• Exercise prompt:
Output the records below in full, word for word; pictures do not belong in it.

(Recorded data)
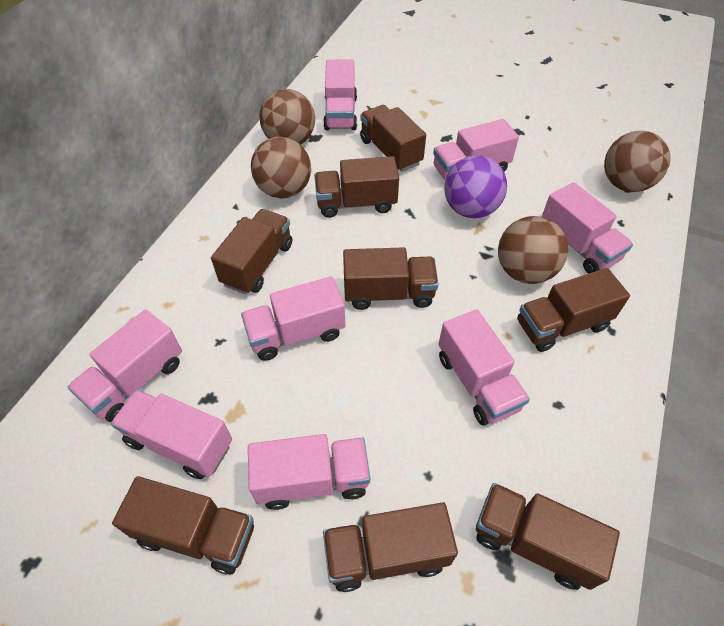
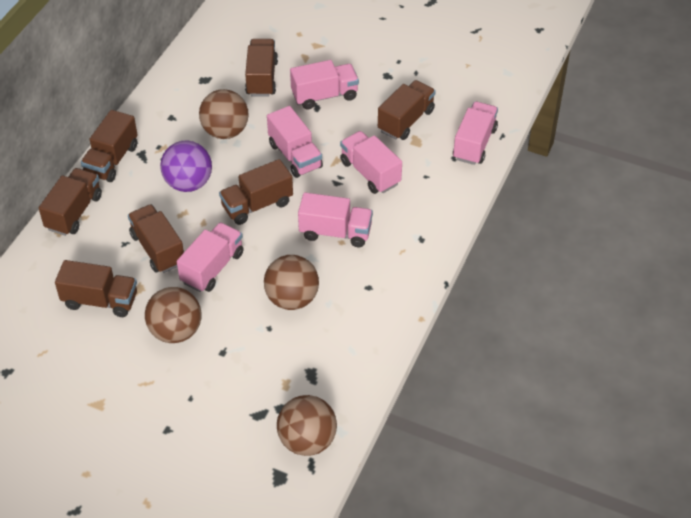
brown truck: 8 -> 7
pink truck: 8 -> 6

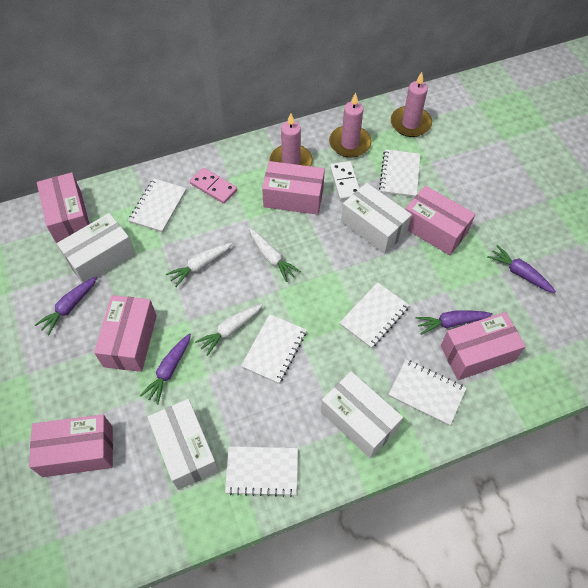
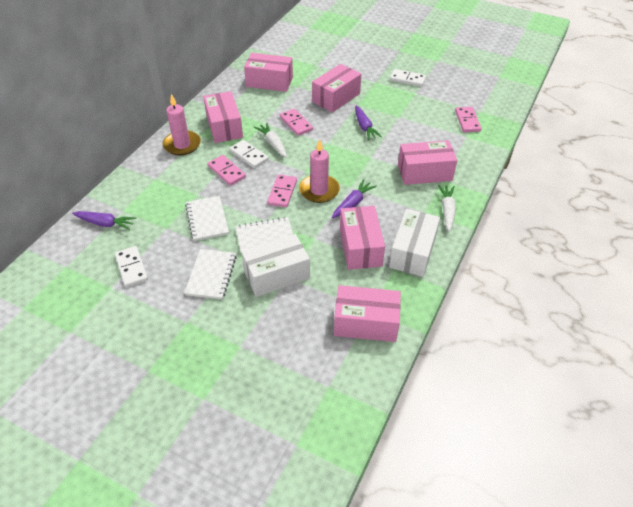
pink candle: 3 -> 2
pink domino: 1 -> 4
purple carrot: 4 -> 3
white box: 4 -> 2
white carrot: 3 -> 2
white domino: 1 -> 3
white notebook: 6 -> 3

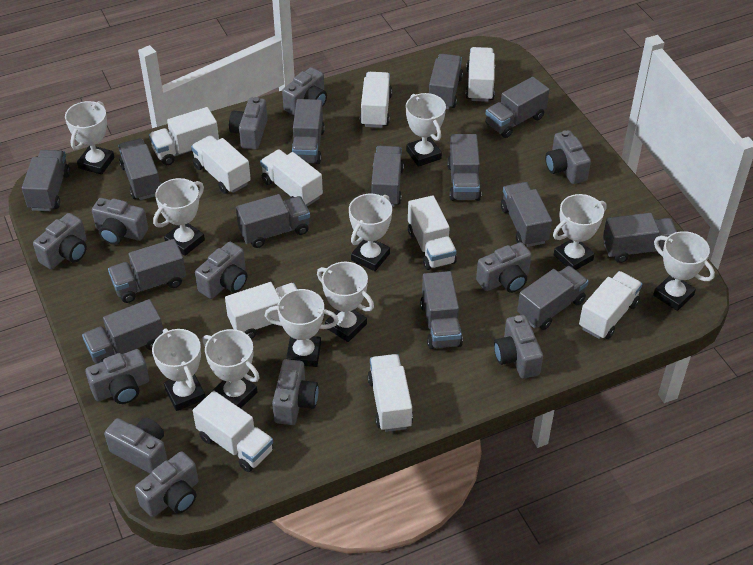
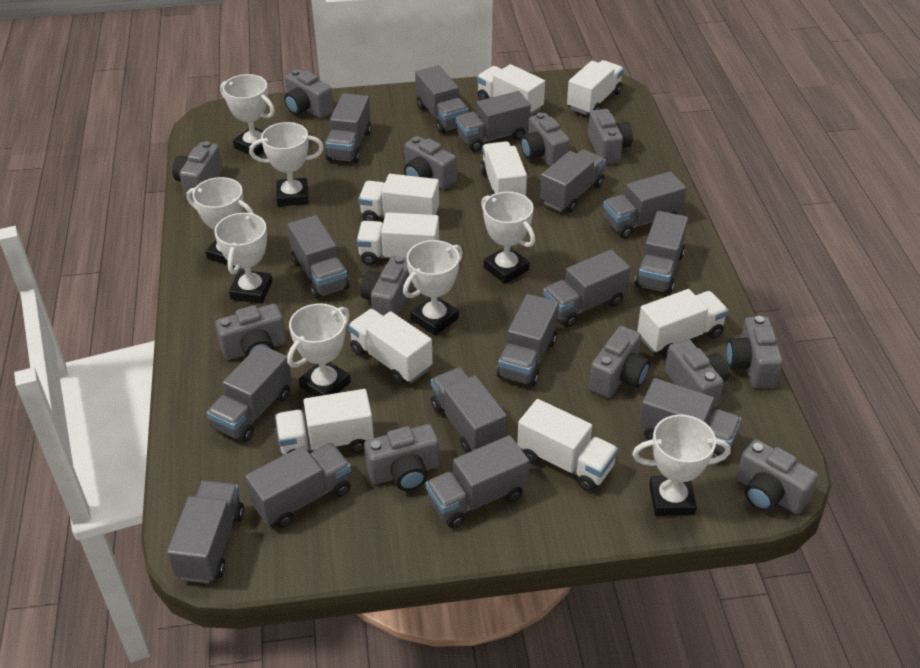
grey truck: 14 -> 15
white trophy: 10 -> 8
white truck: 10 -> 9

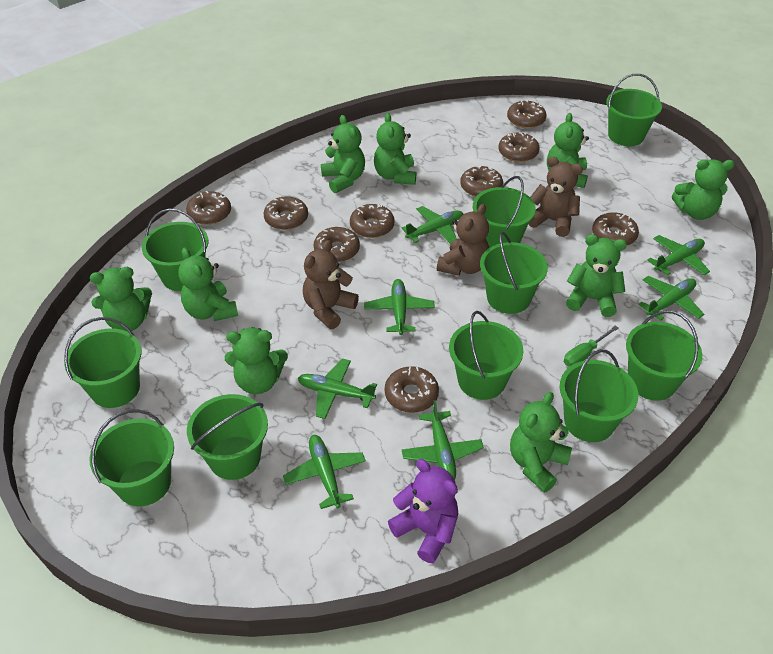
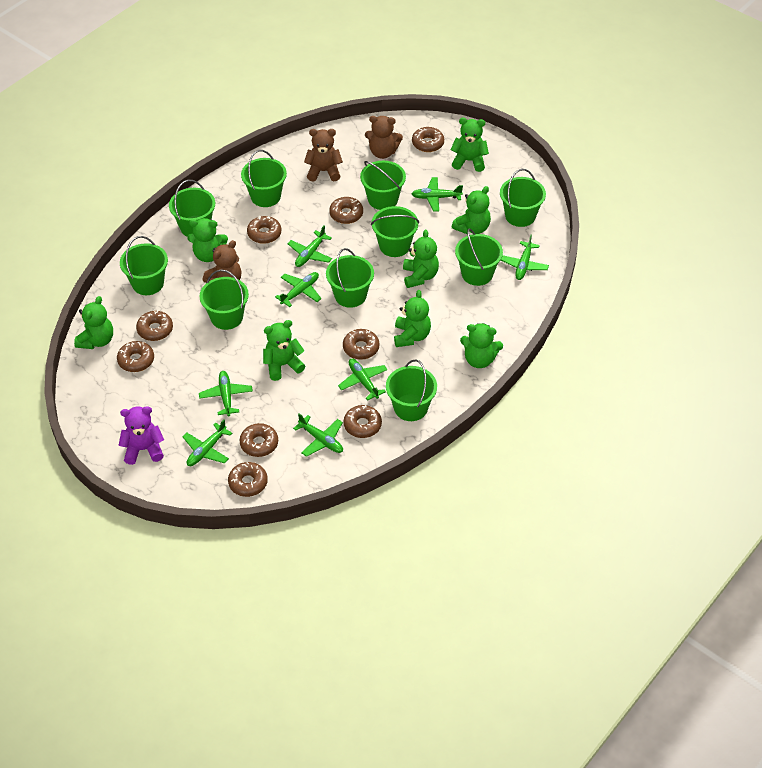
green plane: 7 -> 8
green screwdriver: 1 -> 0
green teddy bear: 9 -> 8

• Expected answer:
brown truck: 8 -> 7
pink truck: 8 -> 6

pink candle: 3 -> 2
pink domino: 1 -> 4
purple carrot: 4 -> 3
white box: 4 -> 2
white carrot: 3 -> 2
white domino: 1 -> 3
white notebook: 6 -> 3

grey truck: 14 -> 15
white trophy: 10 -> 8
white truck: 10 -> 9

green plane: 7 -> 8
green screwdriver: 1 -> 0
green teddy bear: 9 -> 8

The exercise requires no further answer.